RECORDS SHOWN:
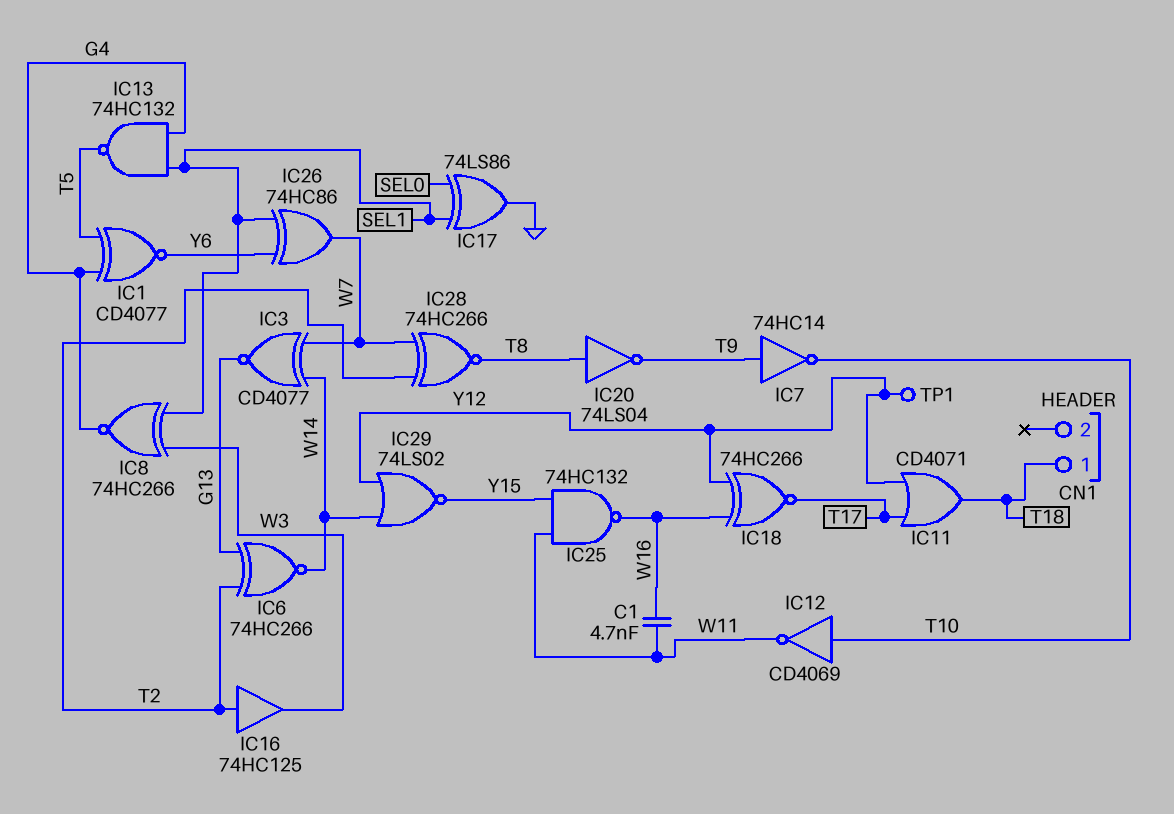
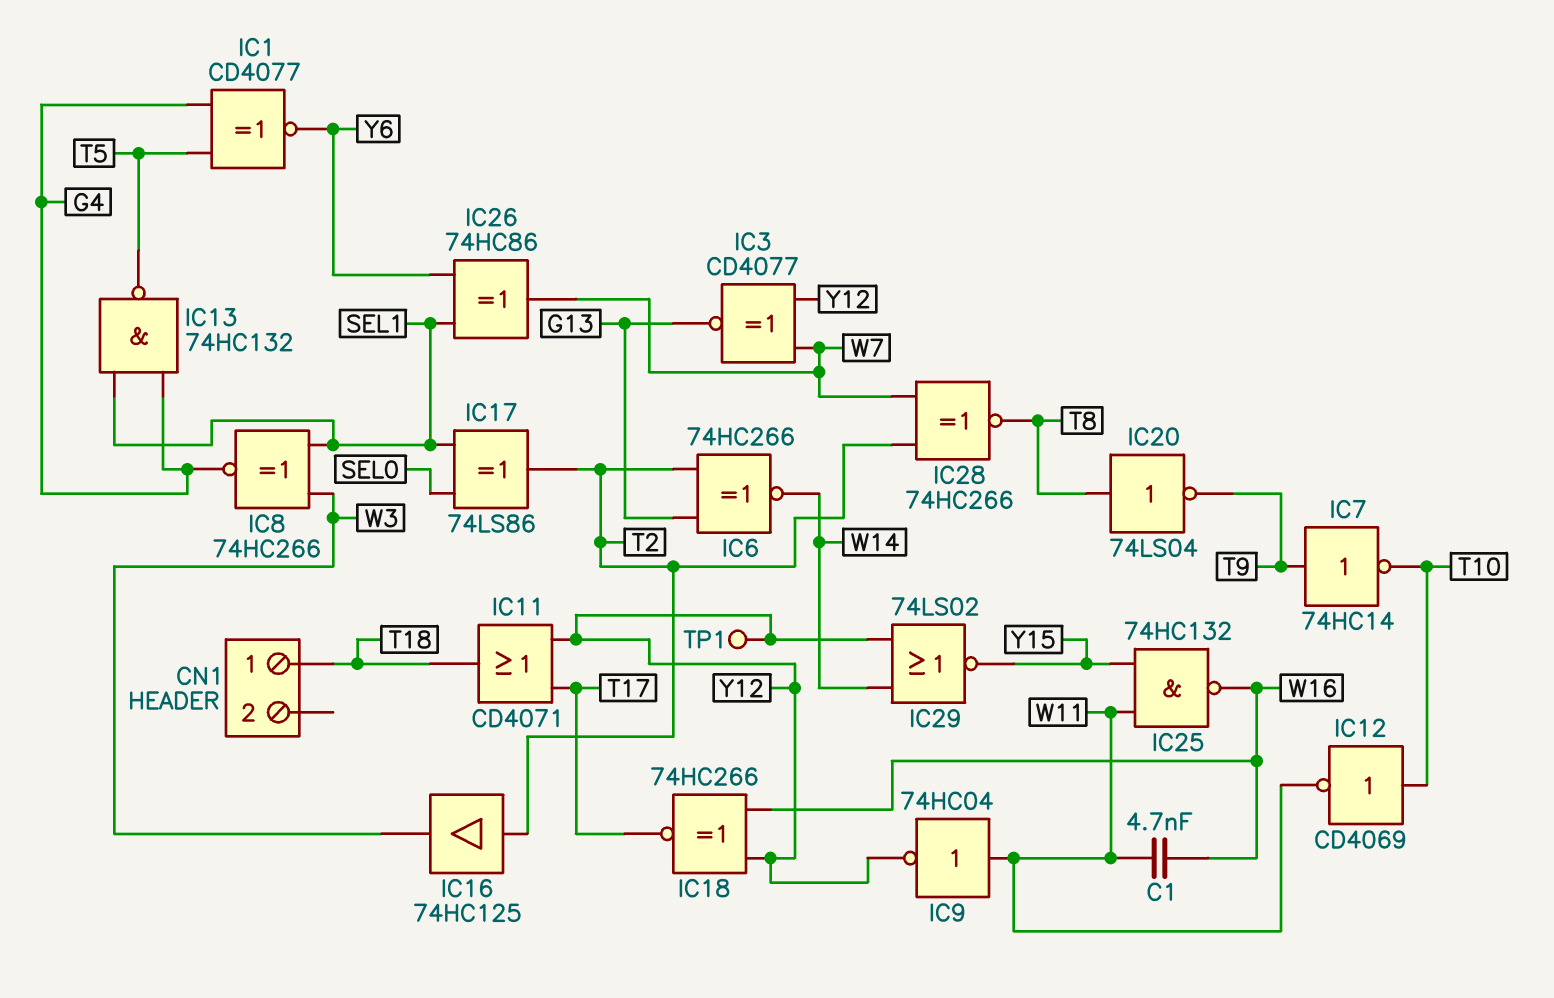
IC3: XNOR CD4077 (in W7, in W14, out G13) -> XNOR CD4077 (in W7, in Y12, out G13)
IC9: none -> NOT 74HC04 (in W11, out Y12)
IC17: XOR 74LS86 (in SEL0, in SEL1, out GND) -> XOR 74LS86 (in SEL0, in SEL1, out T2)

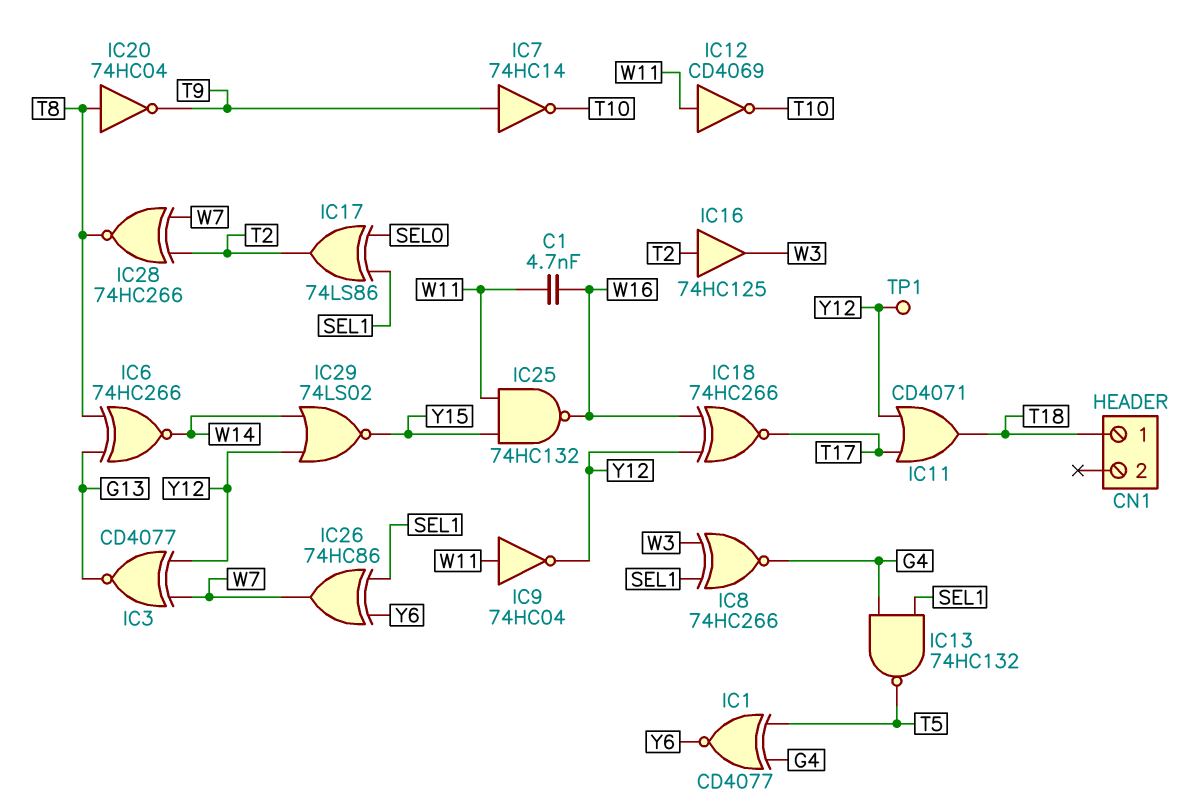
IC6: XNOR 74HC266 (in G13, in T2, out W14) -> XNOR 74HC266 (in G13, in T8, out W14)
IC12: NOT CD4069 (in T10, out W11) -> NOT CD4069 (in W11, out T10)
IC20: NOT 74LS04 (in T8, out T9) -> NOT 74HC04 (in T8, out T9)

EXERCISE DIRECTIONS:
With the pictures removed, write the listing out word for word.

EXERCISE RESULT:
IC3: XNOR CD4077 (in W7, in W14, out G13) -> XNOR CD4077 (in W7, in Y12, out G13)
IC9: none -> NOT 74HC04 (in W11, out Y12)
IC17: XOR 74LS86 (in SEL0, in SEL1, out GND) -> XOR 74LS86 (in SEL0, in SEL1, out T2)

IC6: XNOR 74HC266 (in G13, in T2, out W14) -> XNOR 74HC266 (in G13, in T8, out W14)
IC12: NOT CD4069 (in T10, out W11) -> NOT CD4069 (in W11, out T10)
IC20: NOT 74LS04 (in T8, out T9) -> NOT 74HC04 (in T8, out T9)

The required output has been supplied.